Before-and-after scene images
═══

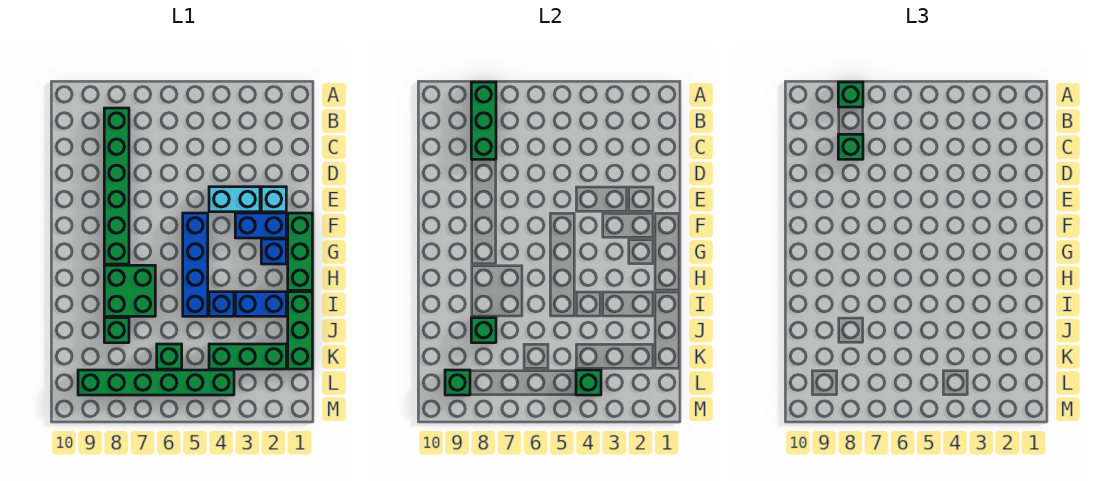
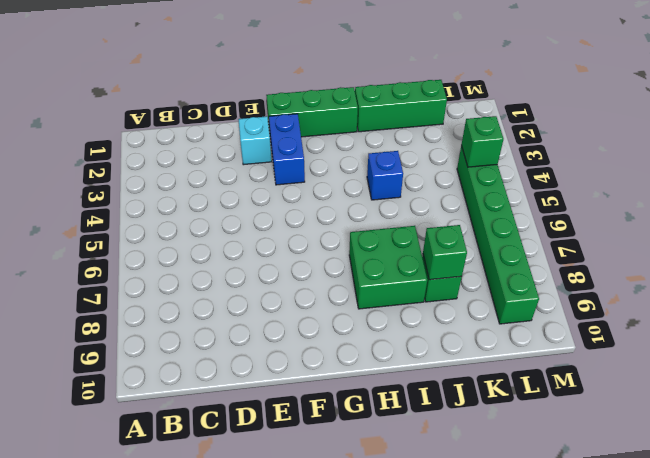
none -> green brick B8:G8 level 1
none -> cyan brick E3:E4 level 1
none -> blue brick F5:I5 level 1

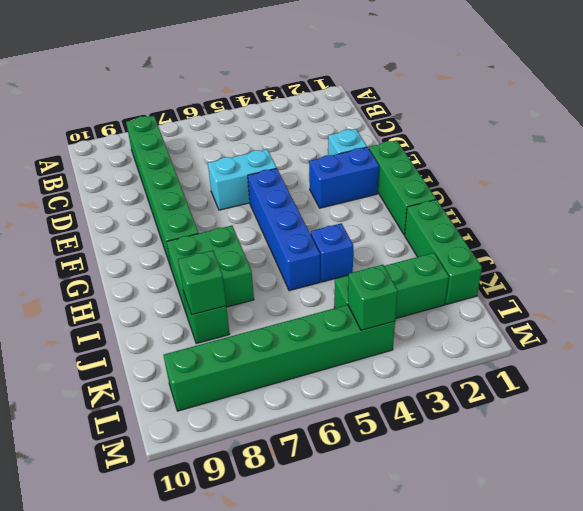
cyan brick E5:E6 level 1 -> cyan brick E3:E4 level 1
none -> blue brick G2 level 1
none -> blue brick I2:I3 level 1
none -> green brick K6 level 1

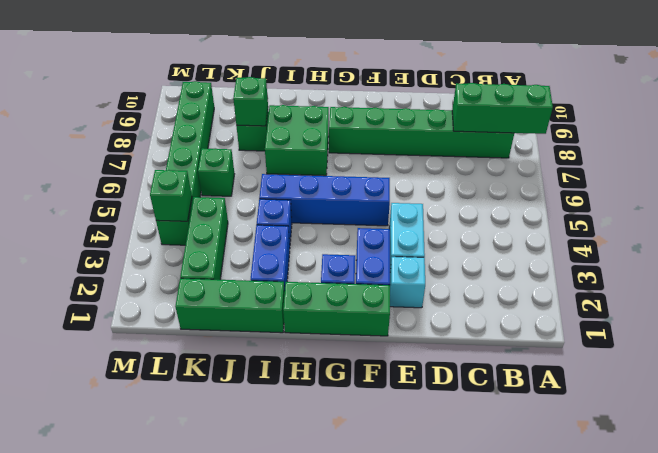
none -> green brick L9 level 2
none -> green brick A8 level 3
none -> green brick C8 level 3

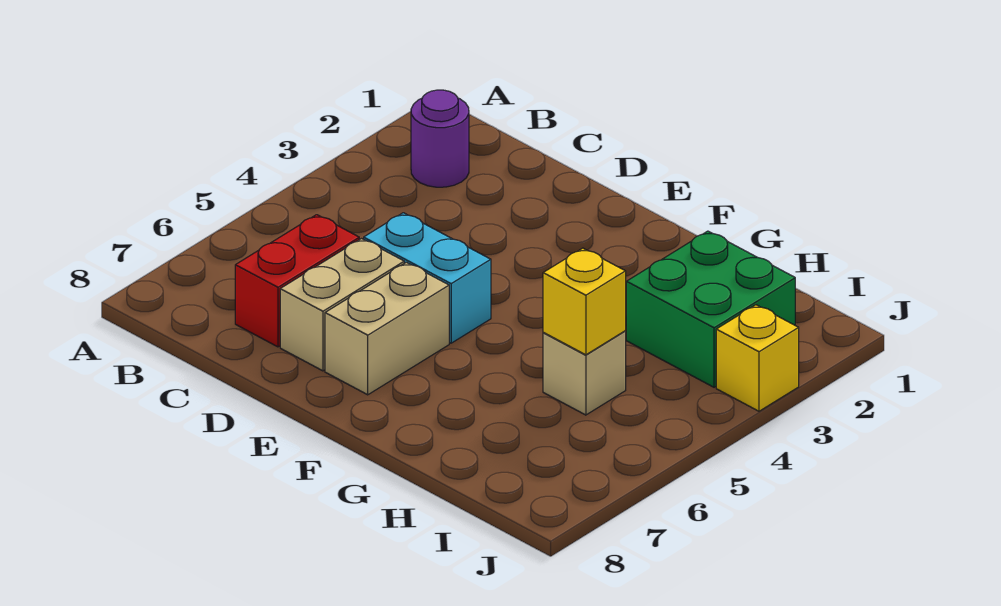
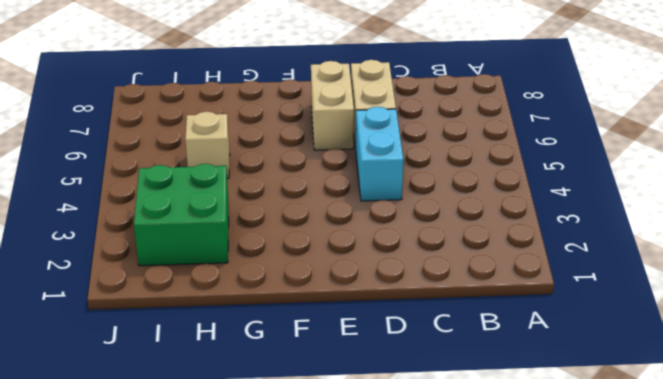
cyan brick D4:D5 level 1 -> cyan brick D5:E5 level 1
none -> purple round brick B2 level 1
none -> red brick C6:C7 level 1

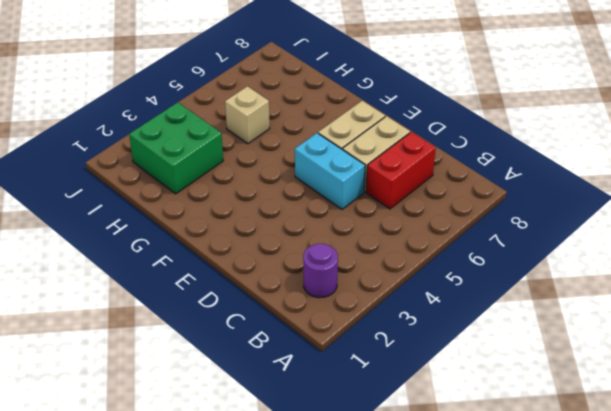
none -> yellow brick J3 level 1
none -> yellow brick H5 level 2

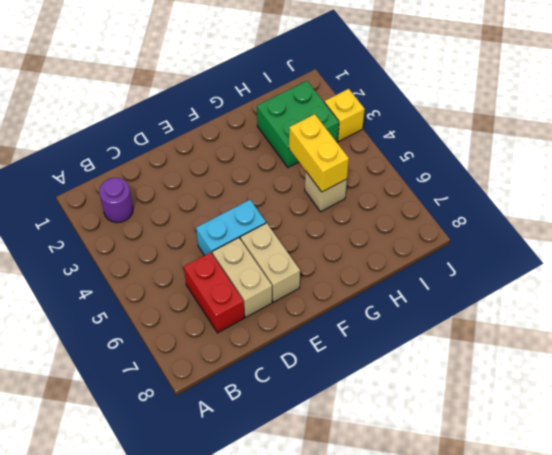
yellow brick H4:H5 level 2 -> yellow brick H5 level 2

═══

● **Work task**
Please set down each line of the data above exactly as written, without the pictures.

● **Response for this exercise**
none -> green brick B8:G8 level 1
none -> cyan brick E3:E4 level 1
none -> blue brick F5:I5 level 1

cyan brick E5:E6 level 1 -> cyan brick E3:E4 level 1
none -> blue brick G2 level 1
none -> blue brick I2:I3 level 1
none -> green brick K6 level 1

none -> green brick L9 level 2
none -> green brick A8 level 3
none -> green brick C8 level 3

cyan brick D4:D5 level 1 -> cyan brick D5:E5 level 1
none -> purple round brick B2 level 1
none -> red brick C6:C7 level 1

none -> yellow brick J3 level 1
none -> yellow brick H5 level 2

yellow brick H4:H5 level 2 -> yellow brick H5 level 2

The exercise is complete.